▶ **REQUIRED TASK**: Copy out each line below that contains the string "instrumentName", treating uppercase and lowercase as different.

▶ **Lines of data**:
+===+
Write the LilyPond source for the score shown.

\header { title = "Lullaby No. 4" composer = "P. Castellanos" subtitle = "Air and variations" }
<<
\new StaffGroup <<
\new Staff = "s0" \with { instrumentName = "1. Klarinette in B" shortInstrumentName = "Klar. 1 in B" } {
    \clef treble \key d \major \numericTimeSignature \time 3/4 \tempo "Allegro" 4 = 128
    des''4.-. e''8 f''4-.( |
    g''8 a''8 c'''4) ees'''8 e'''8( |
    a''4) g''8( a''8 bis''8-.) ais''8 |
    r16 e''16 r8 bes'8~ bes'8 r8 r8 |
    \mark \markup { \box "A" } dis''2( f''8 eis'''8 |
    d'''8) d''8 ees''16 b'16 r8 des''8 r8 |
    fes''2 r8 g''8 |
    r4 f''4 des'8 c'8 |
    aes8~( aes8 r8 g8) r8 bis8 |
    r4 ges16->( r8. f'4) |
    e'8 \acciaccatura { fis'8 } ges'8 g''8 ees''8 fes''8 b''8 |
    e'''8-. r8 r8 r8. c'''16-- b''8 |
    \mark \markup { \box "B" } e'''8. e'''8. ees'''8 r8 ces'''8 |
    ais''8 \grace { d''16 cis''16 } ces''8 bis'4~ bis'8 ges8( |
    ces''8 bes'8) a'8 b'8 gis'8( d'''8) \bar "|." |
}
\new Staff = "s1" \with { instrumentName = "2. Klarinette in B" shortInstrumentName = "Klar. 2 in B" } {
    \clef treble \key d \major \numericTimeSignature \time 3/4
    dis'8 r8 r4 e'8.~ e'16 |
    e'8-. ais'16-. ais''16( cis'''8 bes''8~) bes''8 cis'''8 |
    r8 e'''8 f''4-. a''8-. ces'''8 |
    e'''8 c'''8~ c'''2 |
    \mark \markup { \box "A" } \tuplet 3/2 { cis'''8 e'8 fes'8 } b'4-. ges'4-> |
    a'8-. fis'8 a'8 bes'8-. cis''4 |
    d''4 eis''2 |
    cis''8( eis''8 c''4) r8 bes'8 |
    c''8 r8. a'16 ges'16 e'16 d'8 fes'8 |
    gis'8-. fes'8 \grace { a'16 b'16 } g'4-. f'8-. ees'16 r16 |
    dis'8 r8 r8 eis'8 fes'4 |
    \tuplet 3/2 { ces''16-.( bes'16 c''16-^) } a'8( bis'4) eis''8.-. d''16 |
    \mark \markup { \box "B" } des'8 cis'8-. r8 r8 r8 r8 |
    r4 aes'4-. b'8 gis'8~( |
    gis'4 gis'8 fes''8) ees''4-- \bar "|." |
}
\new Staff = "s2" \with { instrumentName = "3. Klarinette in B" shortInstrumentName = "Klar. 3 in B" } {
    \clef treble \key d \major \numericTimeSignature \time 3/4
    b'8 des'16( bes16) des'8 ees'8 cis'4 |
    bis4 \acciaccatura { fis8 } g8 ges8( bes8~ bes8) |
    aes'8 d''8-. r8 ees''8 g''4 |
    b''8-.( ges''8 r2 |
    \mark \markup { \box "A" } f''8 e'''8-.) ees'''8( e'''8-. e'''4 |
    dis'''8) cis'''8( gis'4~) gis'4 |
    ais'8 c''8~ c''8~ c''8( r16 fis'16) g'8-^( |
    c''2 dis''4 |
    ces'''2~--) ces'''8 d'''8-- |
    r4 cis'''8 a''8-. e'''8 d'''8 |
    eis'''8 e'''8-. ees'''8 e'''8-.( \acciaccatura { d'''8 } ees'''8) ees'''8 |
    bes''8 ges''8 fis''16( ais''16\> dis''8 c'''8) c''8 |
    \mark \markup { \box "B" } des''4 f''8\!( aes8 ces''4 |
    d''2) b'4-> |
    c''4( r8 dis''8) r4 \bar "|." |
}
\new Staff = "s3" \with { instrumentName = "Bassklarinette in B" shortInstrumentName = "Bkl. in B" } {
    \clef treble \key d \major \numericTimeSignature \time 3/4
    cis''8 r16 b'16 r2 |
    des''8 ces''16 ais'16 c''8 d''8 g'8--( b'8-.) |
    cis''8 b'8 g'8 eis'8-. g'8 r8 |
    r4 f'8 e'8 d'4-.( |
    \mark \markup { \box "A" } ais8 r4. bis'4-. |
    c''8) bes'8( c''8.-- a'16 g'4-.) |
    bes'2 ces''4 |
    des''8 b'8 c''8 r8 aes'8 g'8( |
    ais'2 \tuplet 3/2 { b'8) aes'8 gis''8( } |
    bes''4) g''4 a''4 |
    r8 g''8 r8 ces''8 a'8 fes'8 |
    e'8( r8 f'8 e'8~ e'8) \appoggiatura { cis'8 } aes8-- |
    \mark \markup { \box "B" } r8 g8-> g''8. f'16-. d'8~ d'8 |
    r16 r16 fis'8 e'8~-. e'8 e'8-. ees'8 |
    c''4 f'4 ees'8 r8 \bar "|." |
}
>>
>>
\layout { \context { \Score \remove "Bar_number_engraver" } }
+===+
▶ **WRITTEN ANSWER**:
\new Staff = "s0" \with { instrumentName = "1. Klarinette in B" shortInstrumentName = "Klar. 1 in B" } {
\new Staff = "s1" \with { instrumentName = "2. Klarinette in B" shortInstrumentName = "Klar. 2 in B" } {
\new Staff = "s2" \with { instrumentName = "3. Klarinette in B" shortInstrumentName = "Klar. 3 in B" } {
\new Staff = "s3" \with { instrumentName = "Bassklarinette in B" shortInstrumentName = "Bkl. in B" } {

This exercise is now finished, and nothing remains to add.